** Exercise data **
_____
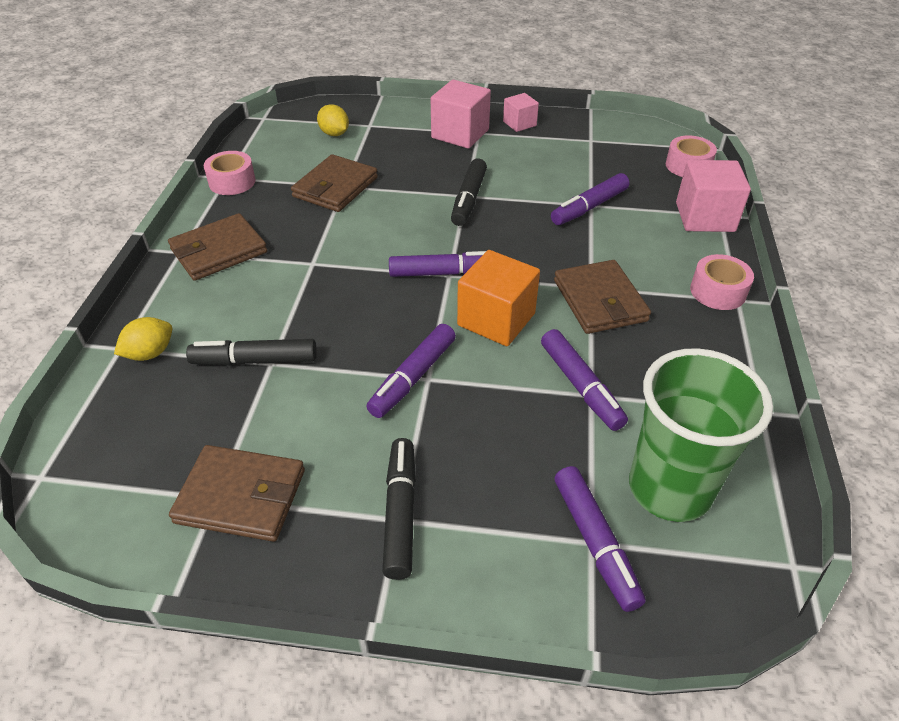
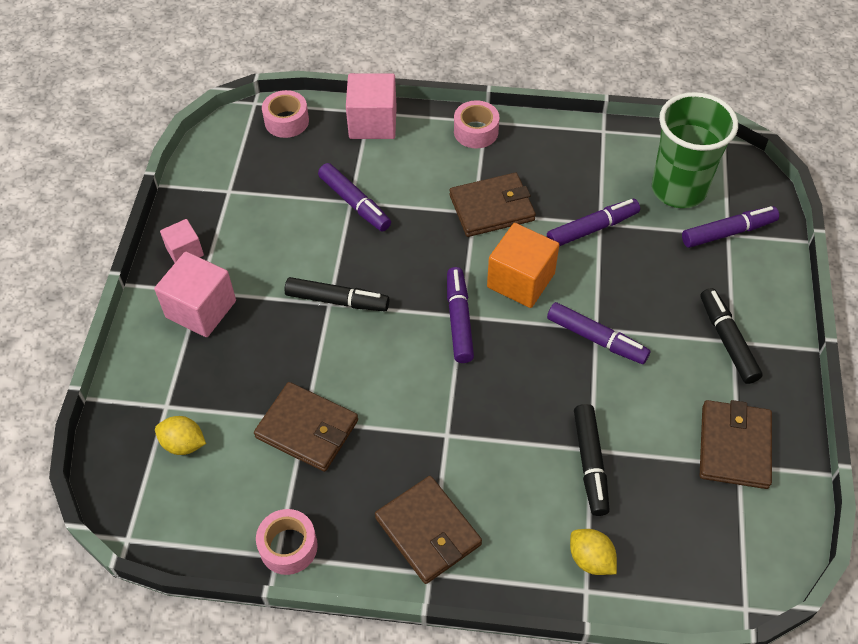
camera: 90 degrees left, 10 degrees up
(334, 134) = (183, 444): yellow lemon -> yellow lemon turned 60 degrees clockwise
(401, 512) = (727, 340): black marker -> black marker turned 75 degrees clockwise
_____
** Requirement **
Report each line in the data above that holds the word "clockwise" by copying it.

** Written solution **
(334, 134) = (183, 444): yellow lemon -> yellow lemon turned 60 degrees clockwise
(401, 512) = (727, 340): black marker -> black marker turned 75 degrees clockwise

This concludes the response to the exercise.